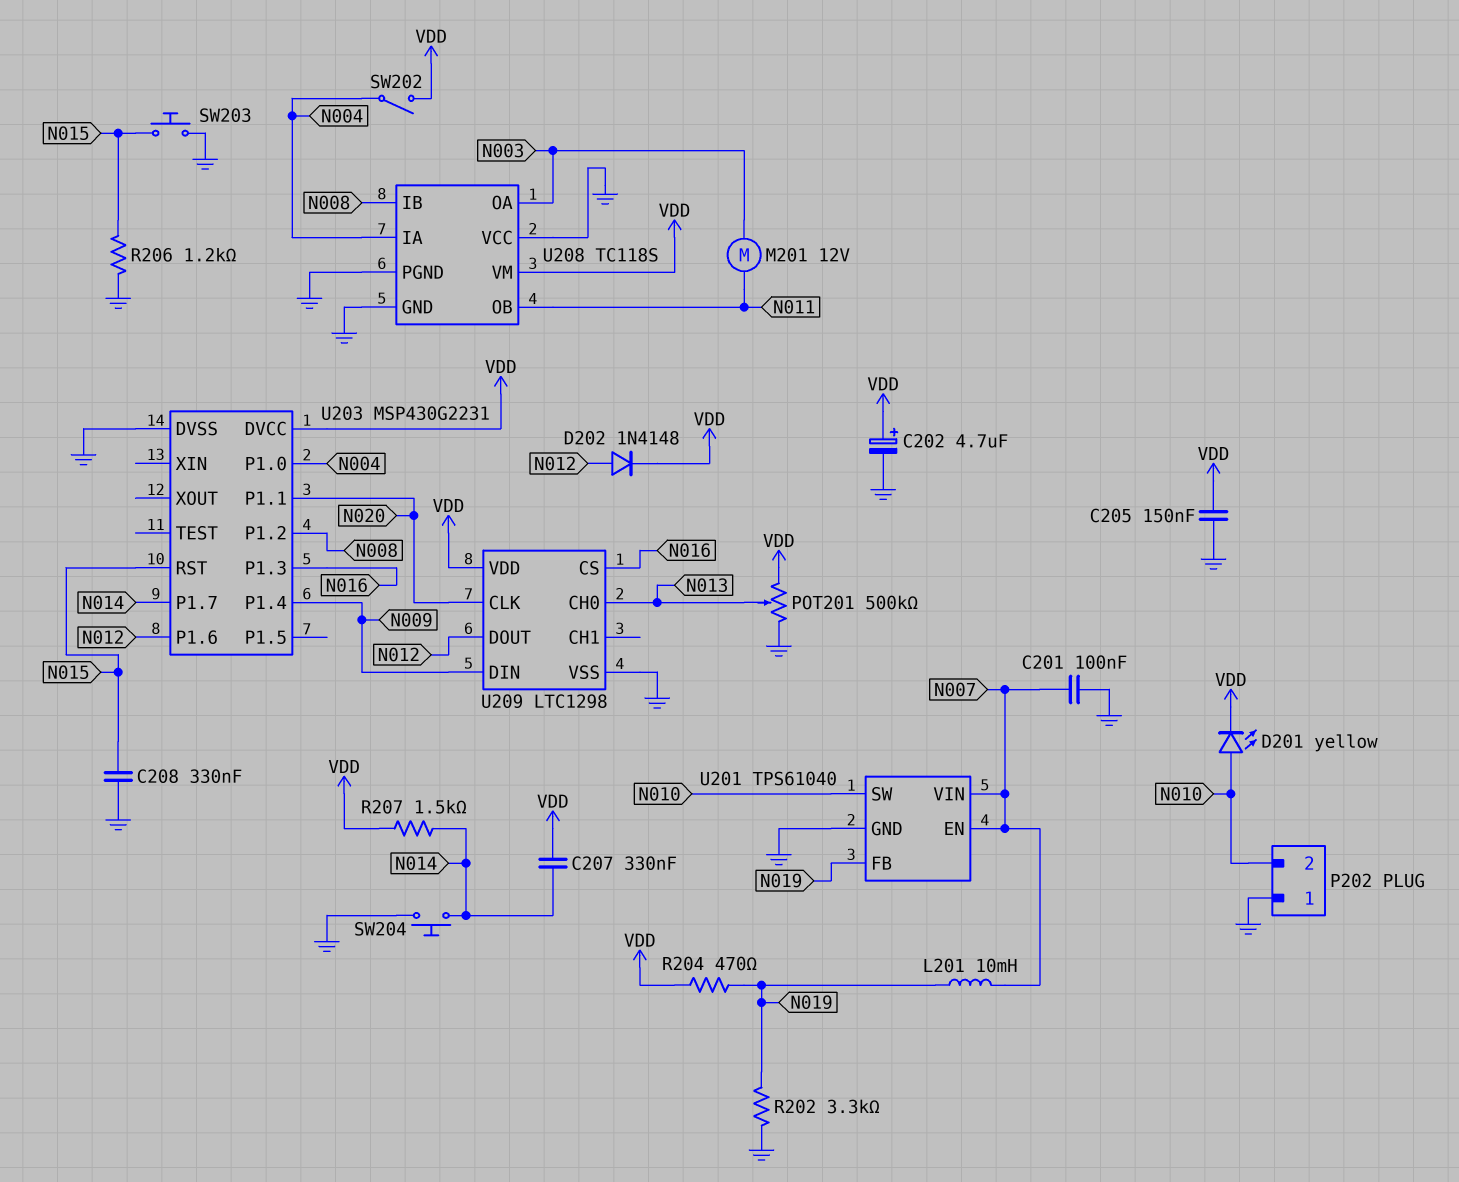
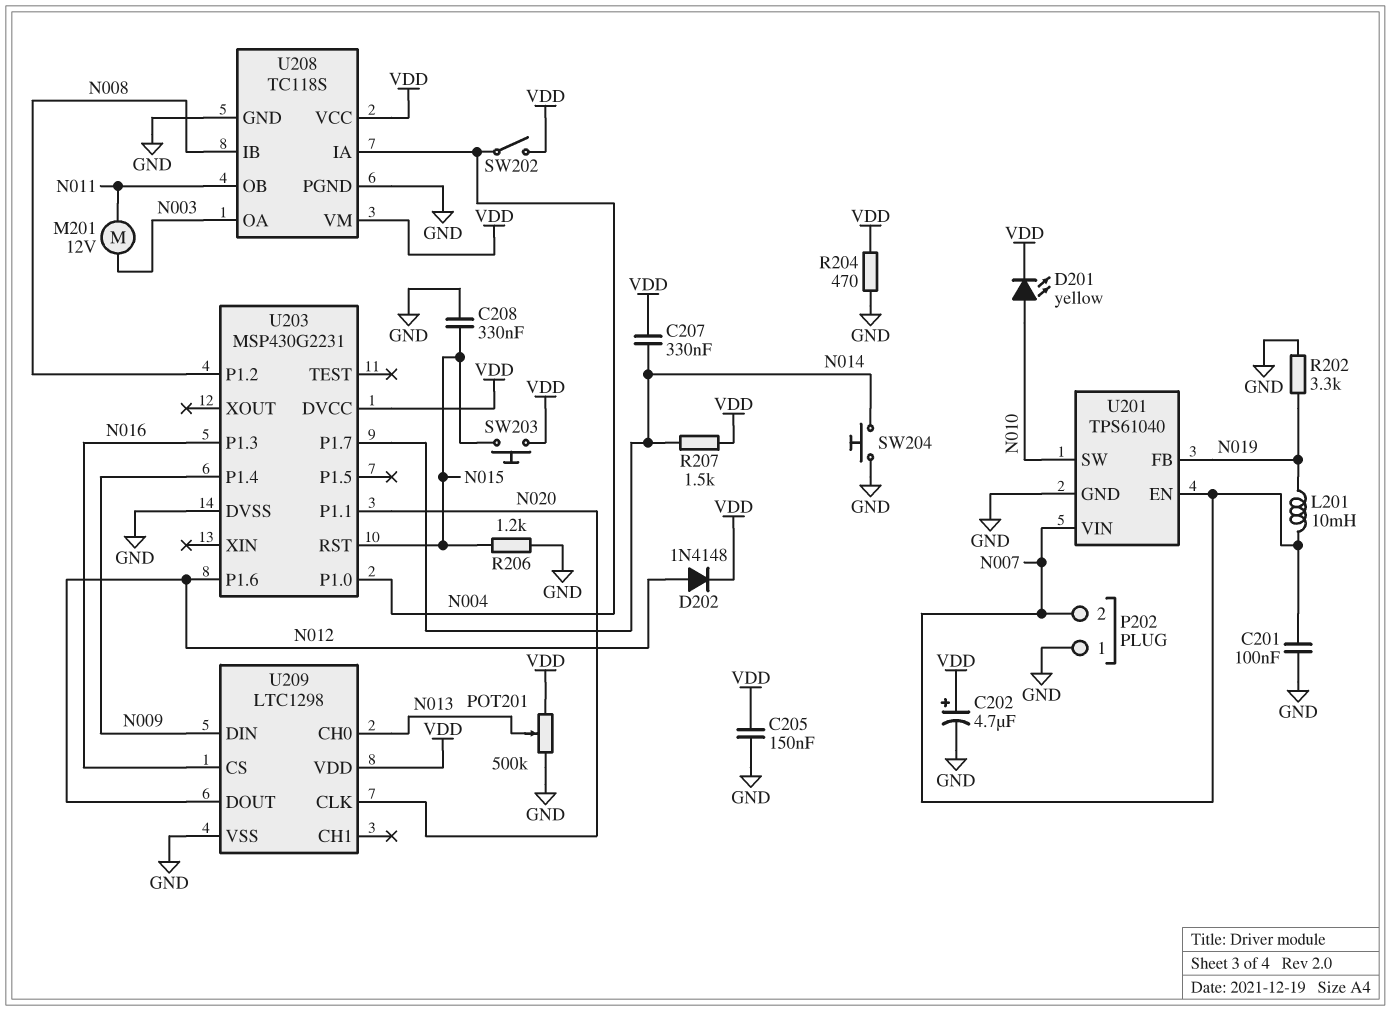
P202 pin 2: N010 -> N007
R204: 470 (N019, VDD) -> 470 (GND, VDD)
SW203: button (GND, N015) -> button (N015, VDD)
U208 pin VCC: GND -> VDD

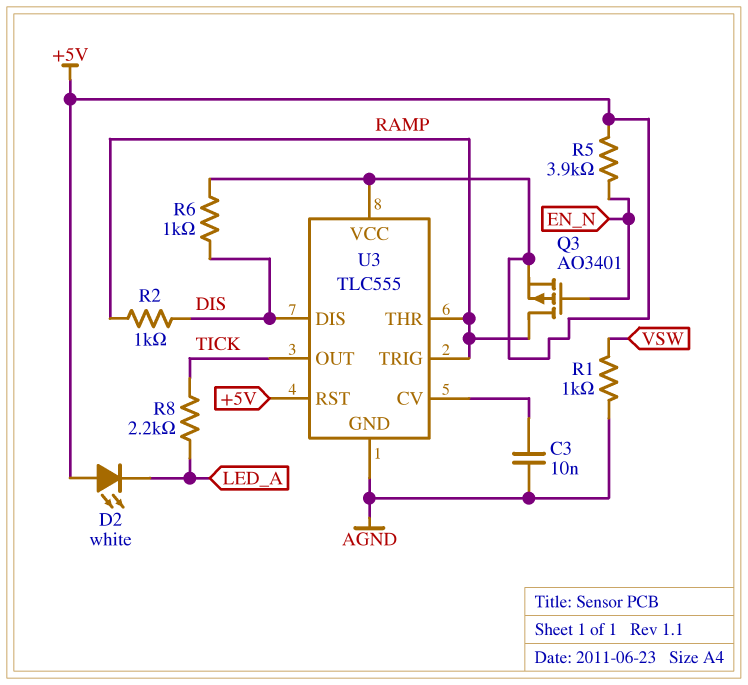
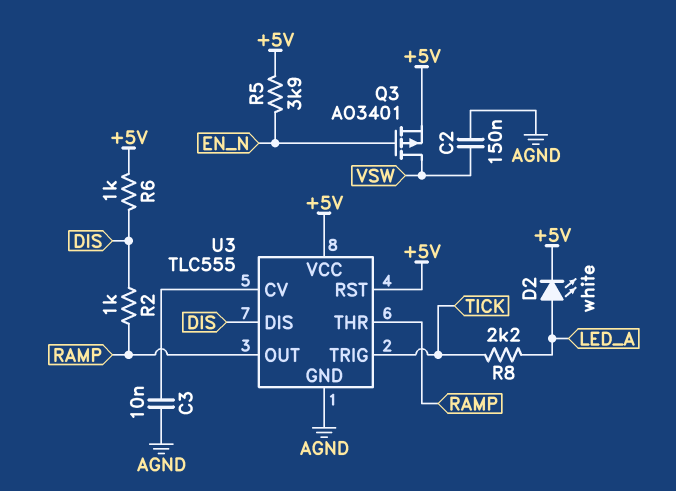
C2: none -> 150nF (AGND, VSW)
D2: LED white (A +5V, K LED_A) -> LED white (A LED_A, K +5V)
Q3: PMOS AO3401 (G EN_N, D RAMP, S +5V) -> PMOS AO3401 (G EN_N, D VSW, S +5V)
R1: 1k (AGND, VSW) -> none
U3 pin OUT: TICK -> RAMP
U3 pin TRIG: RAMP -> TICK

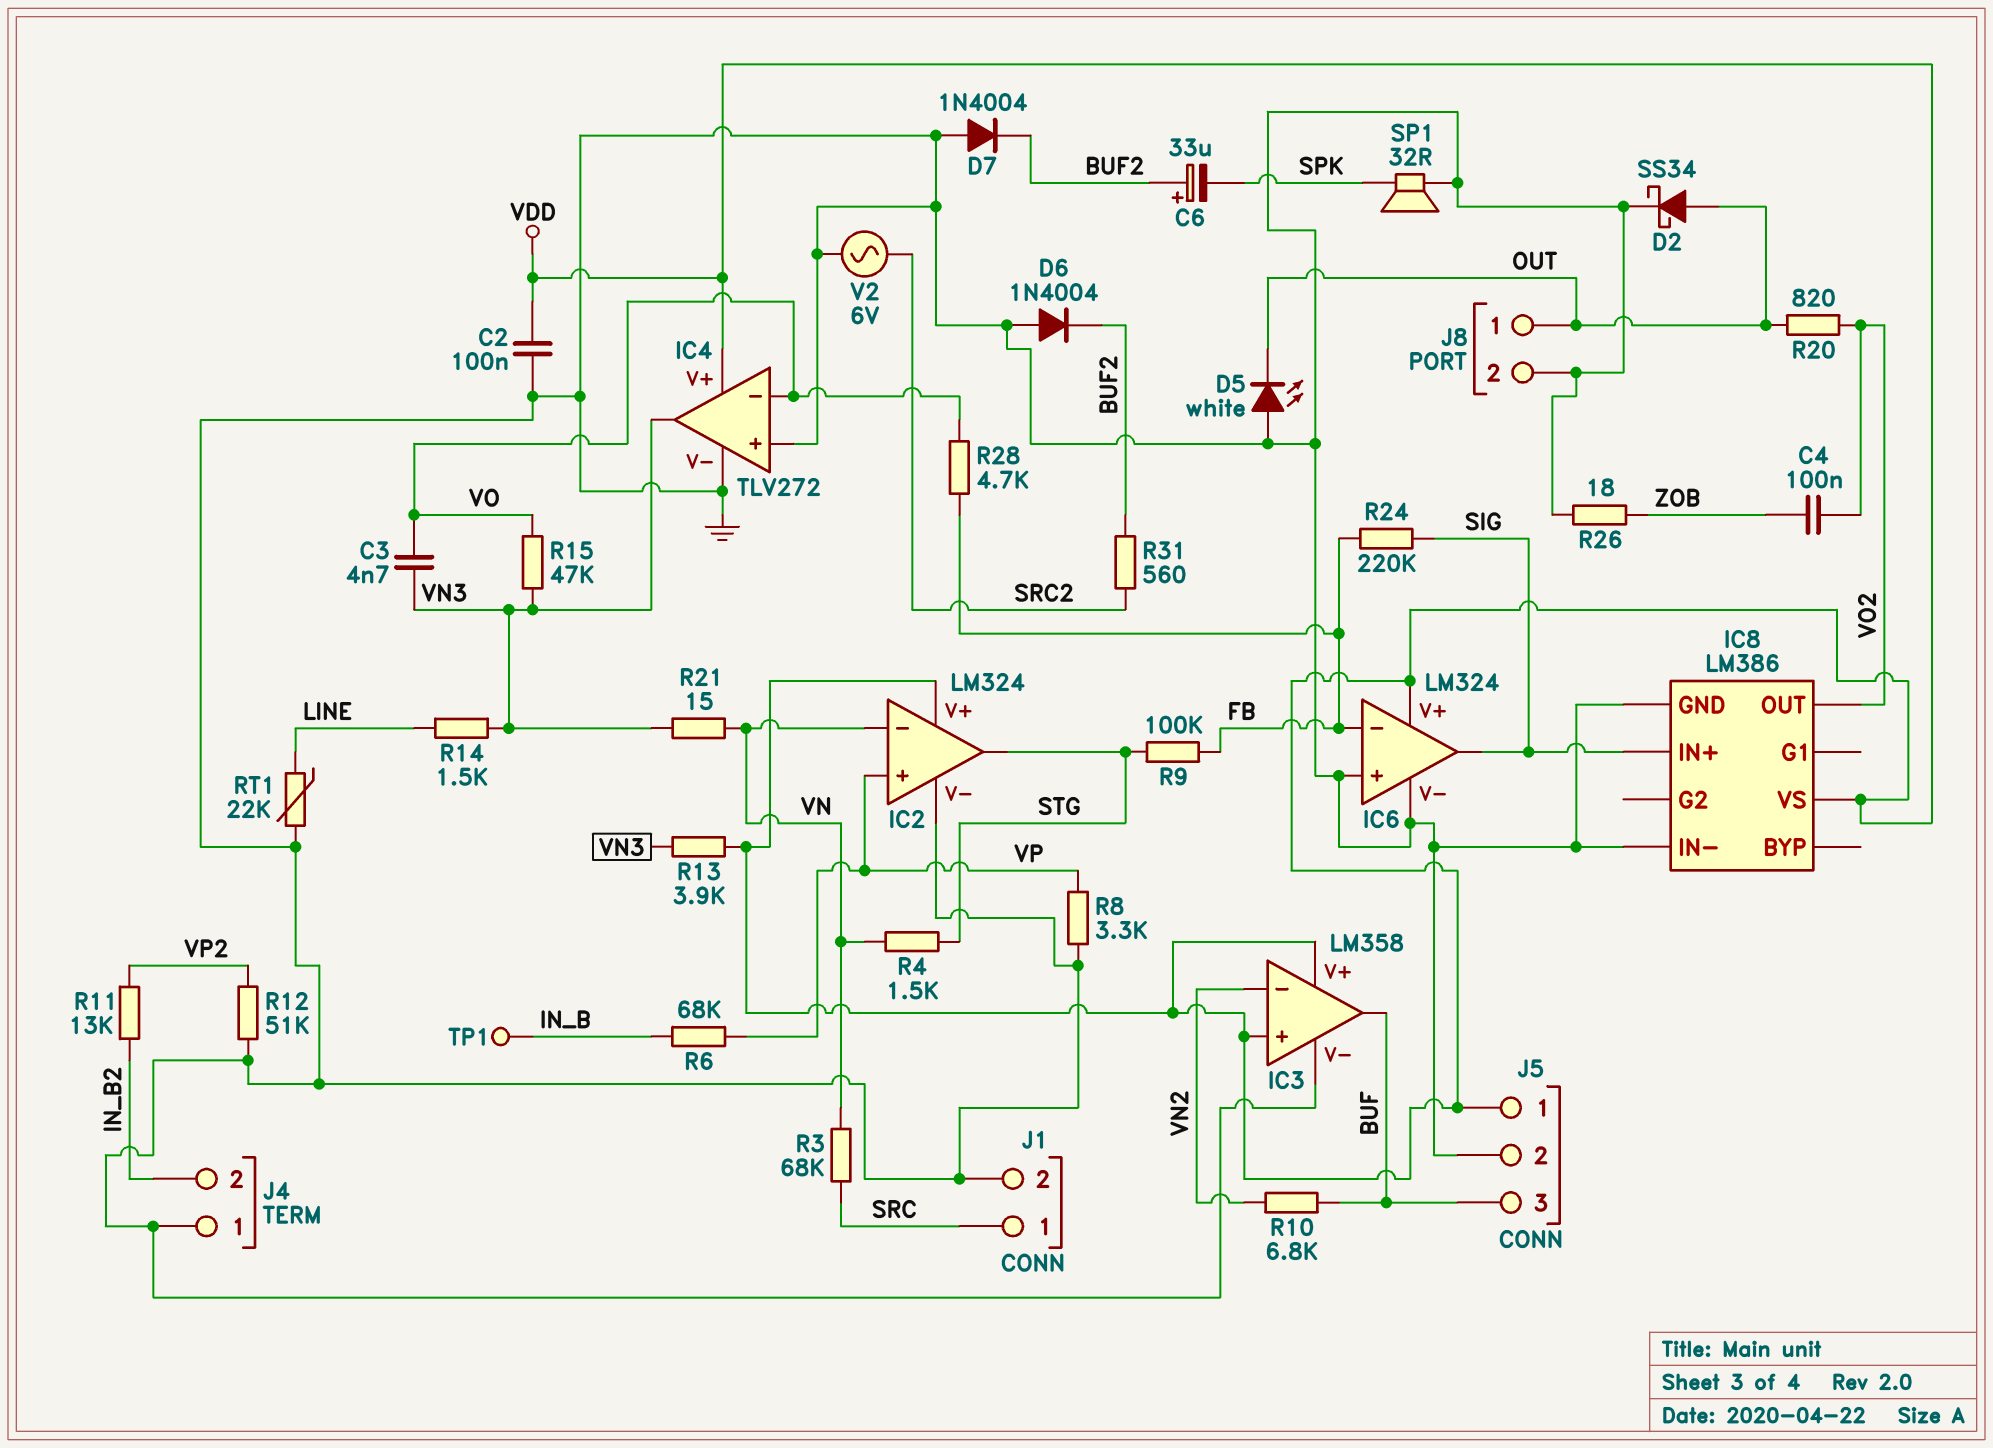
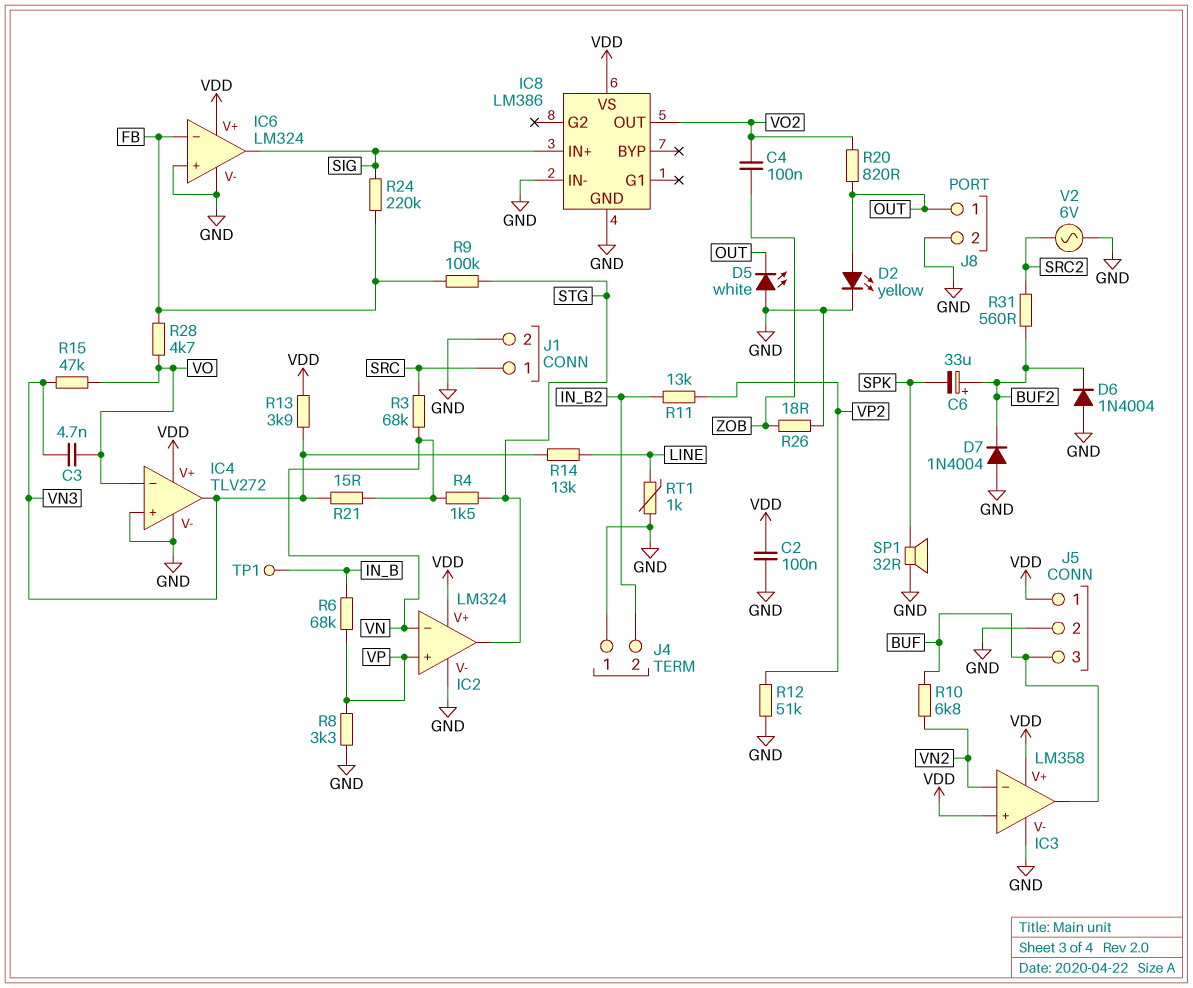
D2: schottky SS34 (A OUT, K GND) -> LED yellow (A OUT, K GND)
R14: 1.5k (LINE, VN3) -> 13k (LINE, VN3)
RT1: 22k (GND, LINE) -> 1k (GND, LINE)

■ Task directions
Transcribe, word for word, the line holding "U208 pin VCC: GND -> VDD" and all lines after it in the entries above, ending with the last. Only those lines; no pictures.

■ Response to the exercise
U208 pin VCC: GND -> VDD

C2: none -> 150nF (AGND, VSW)
D2: LED white (A +5V, K LED_A) -> LED white (A LED_A, K +5V)
Q3: PMOS AO3401 (G EN_N, D RAMP, S +5V) -> PMOS AO3401 (G EN_N, D VSW, S +5V)
R1: 1k (AGND, VSW) -> none
U3 pin OUT: TICK -> RAMP
U3 pin TRIG: RAMP -> TICK

D2: schottky SS34 (A OUT, K GND) -> LED yellow (A OUT, K GND)
R14: 1.5k (LINE, VN3) -> 13k (LINE, VN3)
RT1: 22k (GND, LINE) -> 1k (GND, LINE)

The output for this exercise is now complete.